WORK INSTRUCTIONS:
Of the entries below, return exactly those lines that fall between the one containing "none -> white brick D8 level 1" and the one containing "none -> orange tile A2:A4 level 2", the two end lines included.

((

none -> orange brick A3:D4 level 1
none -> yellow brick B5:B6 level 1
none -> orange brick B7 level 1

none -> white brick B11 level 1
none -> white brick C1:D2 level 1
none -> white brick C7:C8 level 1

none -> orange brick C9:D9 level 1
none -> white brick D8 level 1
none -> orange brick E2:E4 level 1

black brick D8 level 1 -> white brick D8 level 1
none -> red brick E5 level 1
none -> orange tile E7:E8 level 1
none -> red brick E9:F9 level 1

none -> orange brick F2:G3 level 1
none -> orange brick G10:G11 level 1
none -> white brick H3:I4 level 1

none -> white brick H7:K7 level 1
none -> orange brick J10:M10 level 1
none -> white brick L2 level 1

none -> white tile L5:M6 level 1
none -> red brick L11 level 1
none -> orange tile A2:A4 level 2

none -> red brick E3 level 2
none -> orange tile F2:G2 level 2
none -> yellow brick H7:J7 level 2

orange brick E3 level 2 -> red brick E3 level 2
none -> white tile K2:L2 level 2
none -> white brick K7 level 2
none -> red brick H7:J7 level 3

))

RESULT OF THIS EXERCISE:
none -> white brick D8 level 1
none -> orange brick E2:E4 level 1

black brick D8 level 1 -> white brick D8 level 1
none -> red brick E5 level 1
none -> orange tile E7:E8 level 1
none -> red brick E9:F9 level 1

none -> orange brick F2:G3 level 1
none -> orange brick G10:G11 level 1
none -> white brick H3:I4 level 1

none -> white brick H7:K7 level 1
none -> orange brick J10:M10 level 1
none -> white brick L2 level 1

none -> white tile L5:M6 level 1
none -> red brick L11 level 1
none -> orange tile A2:A4 level 2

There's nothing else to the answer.